⟨

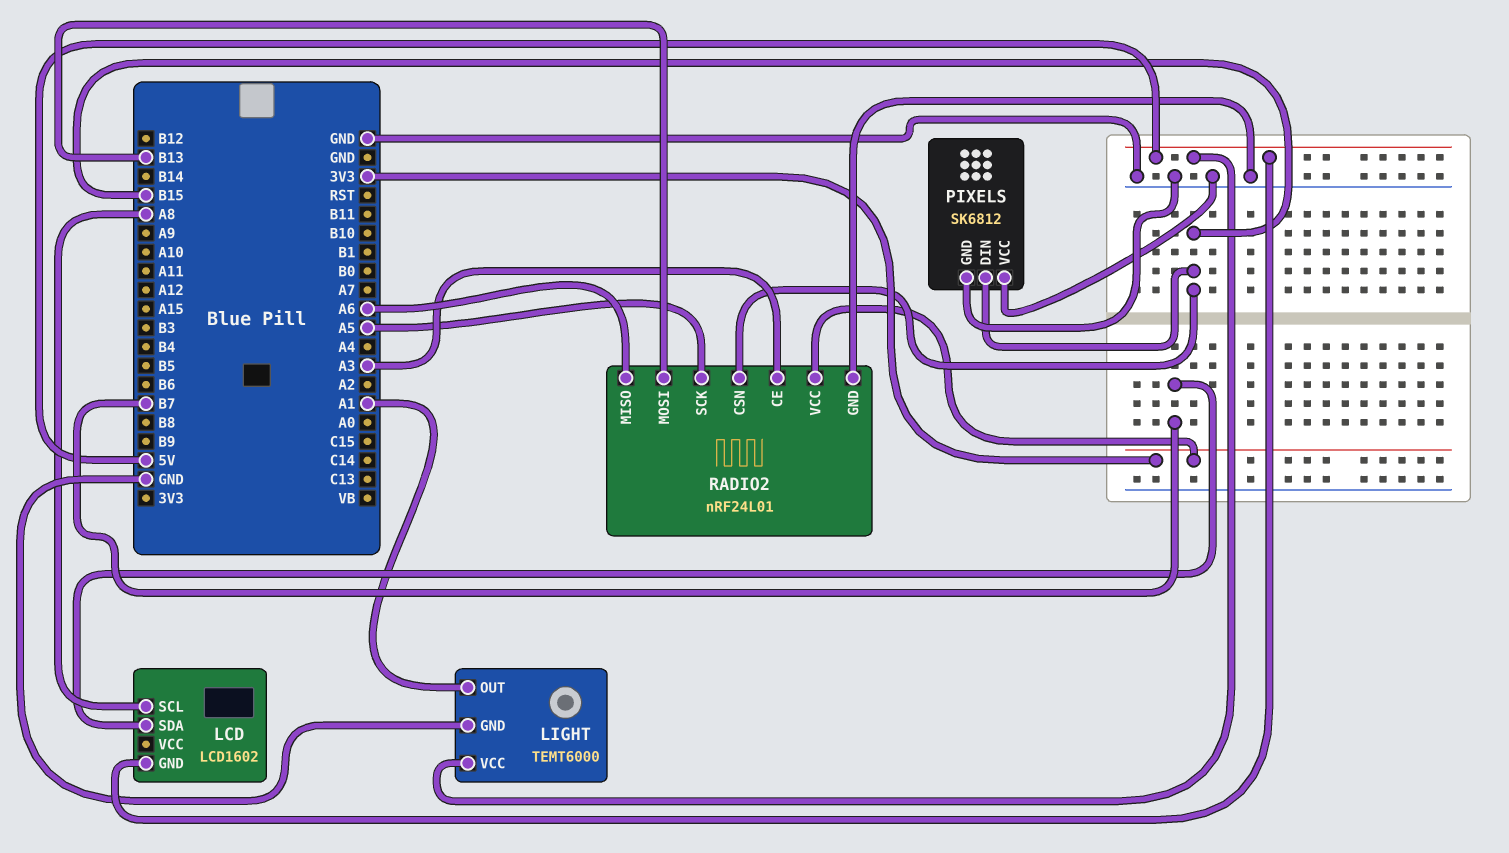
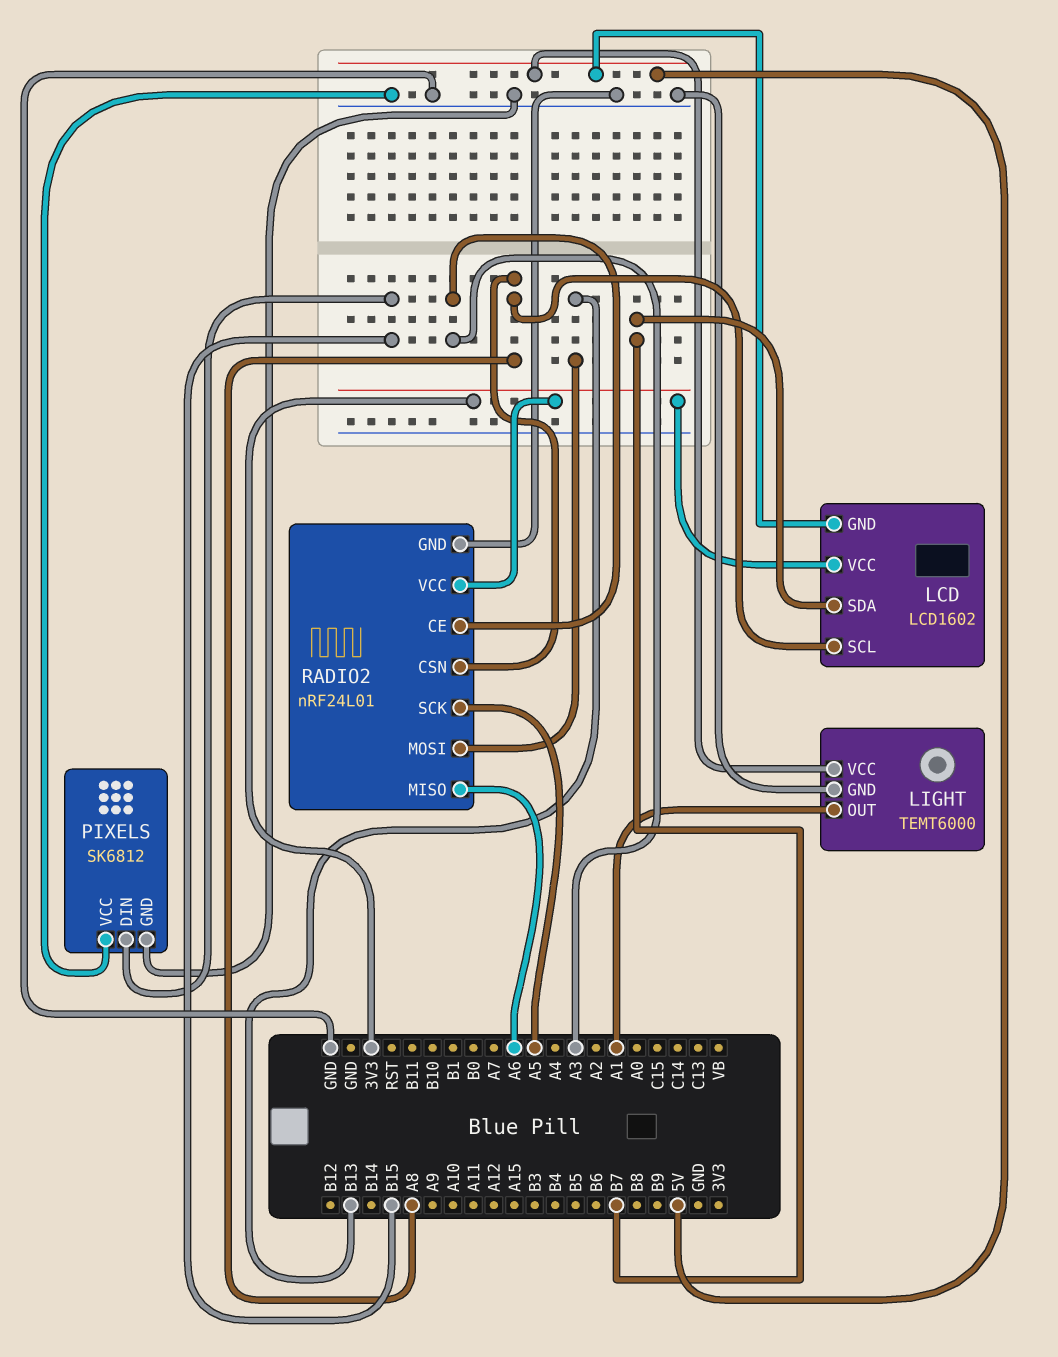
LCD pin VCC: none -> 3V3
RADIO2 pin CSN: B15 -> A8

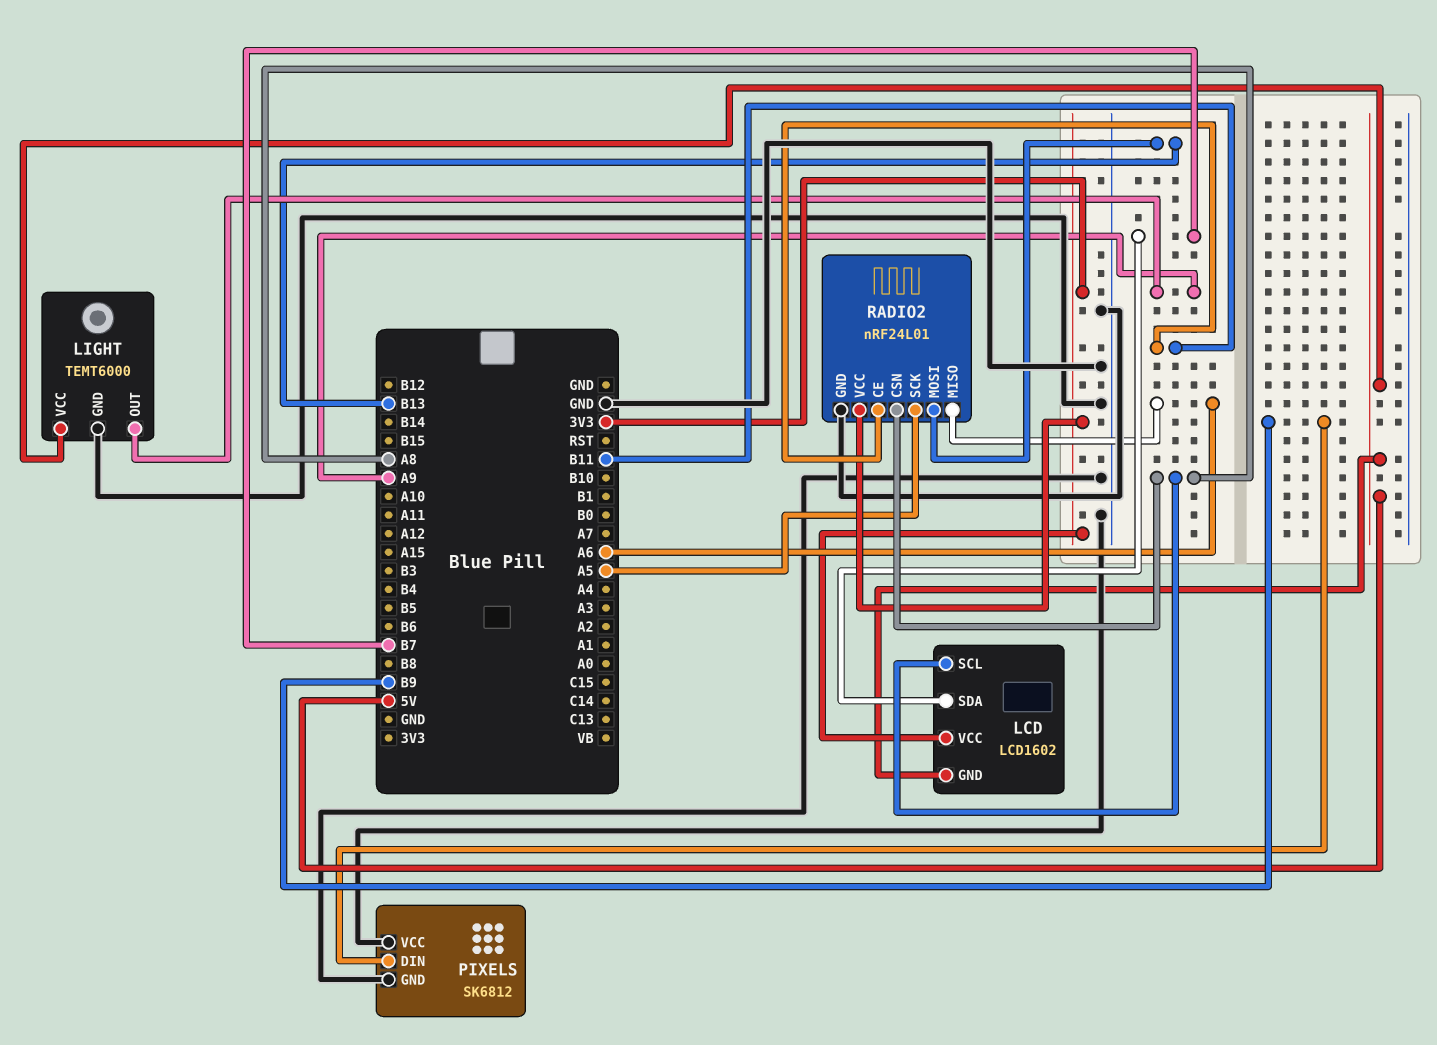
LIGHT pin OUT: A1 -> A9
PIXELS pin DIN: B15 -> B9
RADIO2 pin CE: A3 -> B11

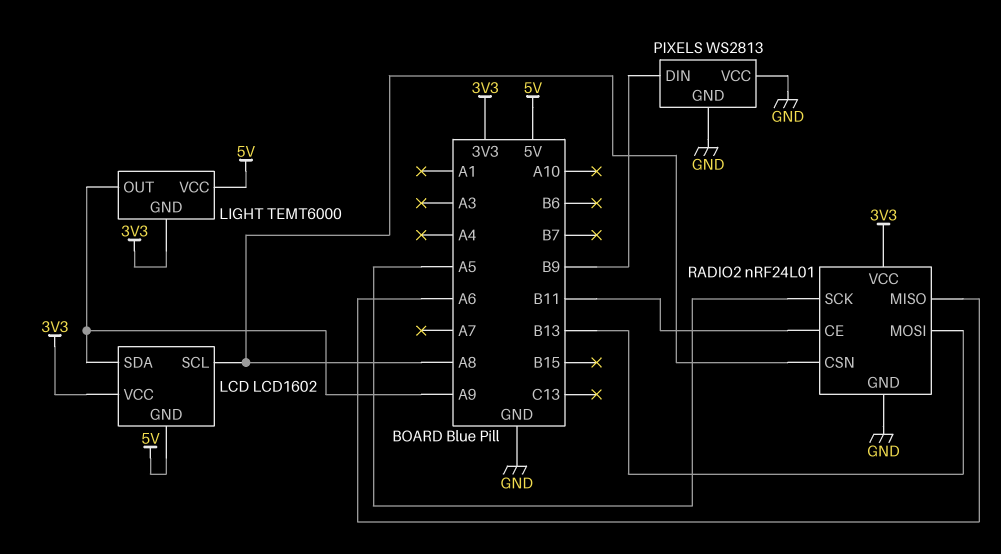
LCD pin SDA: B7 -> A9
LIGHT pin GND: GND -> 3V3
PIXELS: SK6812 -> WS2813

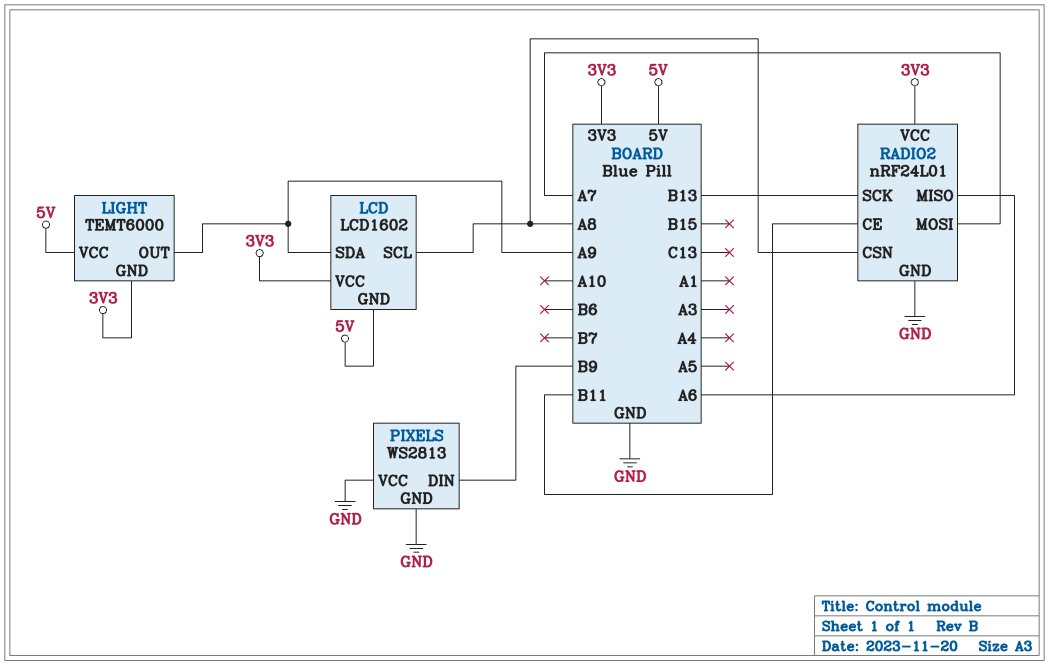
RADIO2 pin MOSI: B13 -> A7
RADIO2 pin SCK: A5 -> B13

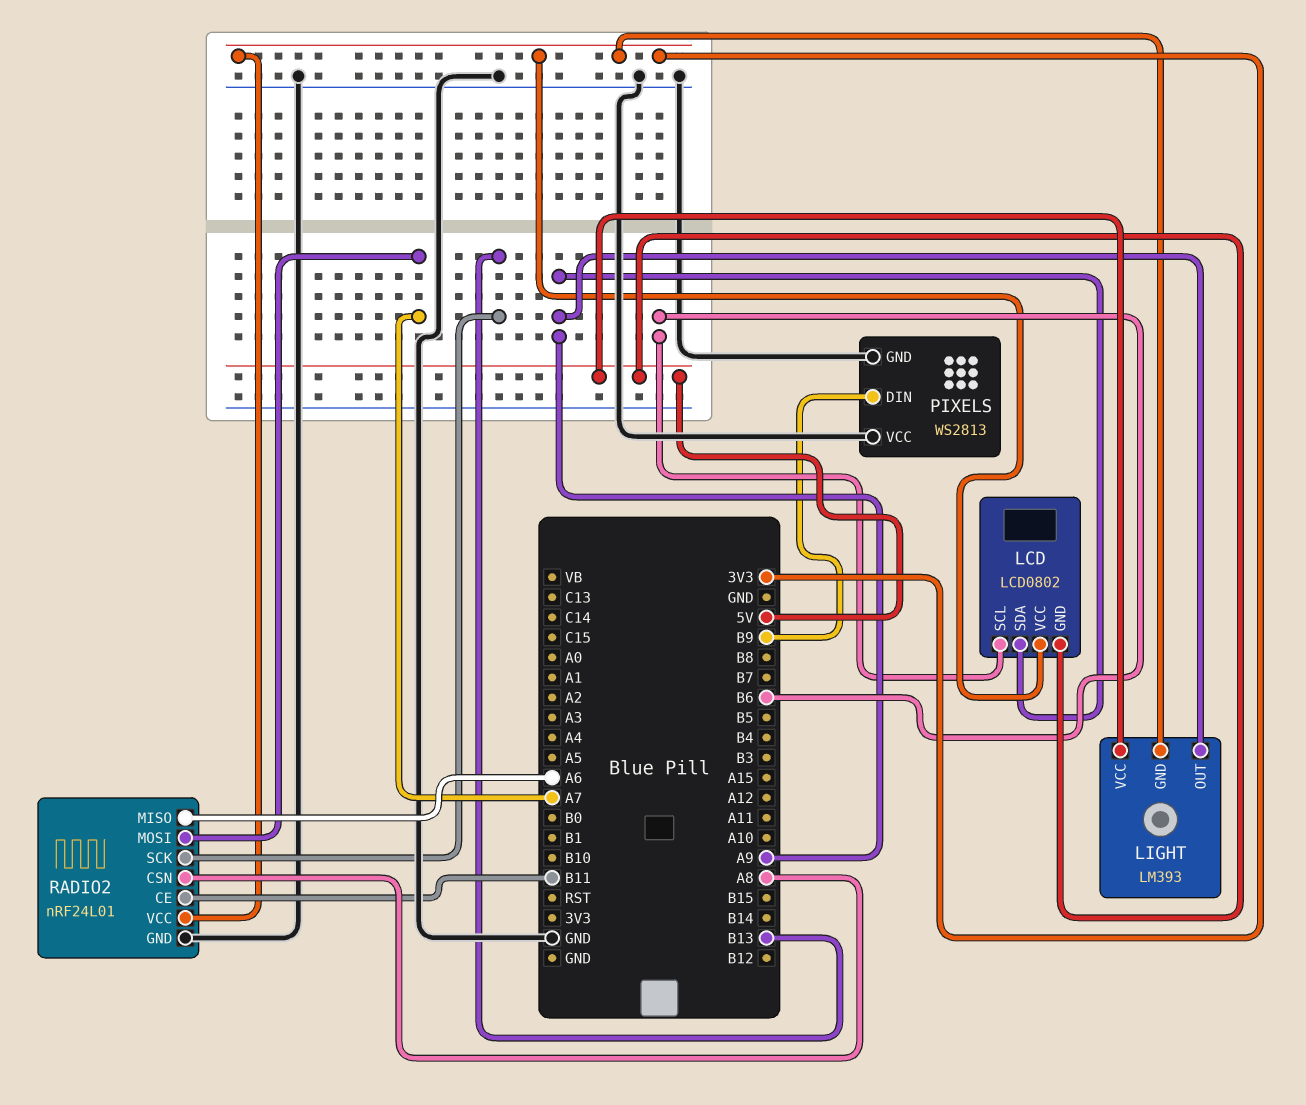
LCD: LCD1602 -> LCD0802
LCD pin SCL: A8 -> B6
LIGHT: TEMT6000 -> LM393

⟩

• [What you will do]: Copy out all lines of the material above in which "PIXELS" occurs.

• [Problem solution]:
PIXELS pin DIN: B15 -> B9
PIXELS: SK6812 -> WS2813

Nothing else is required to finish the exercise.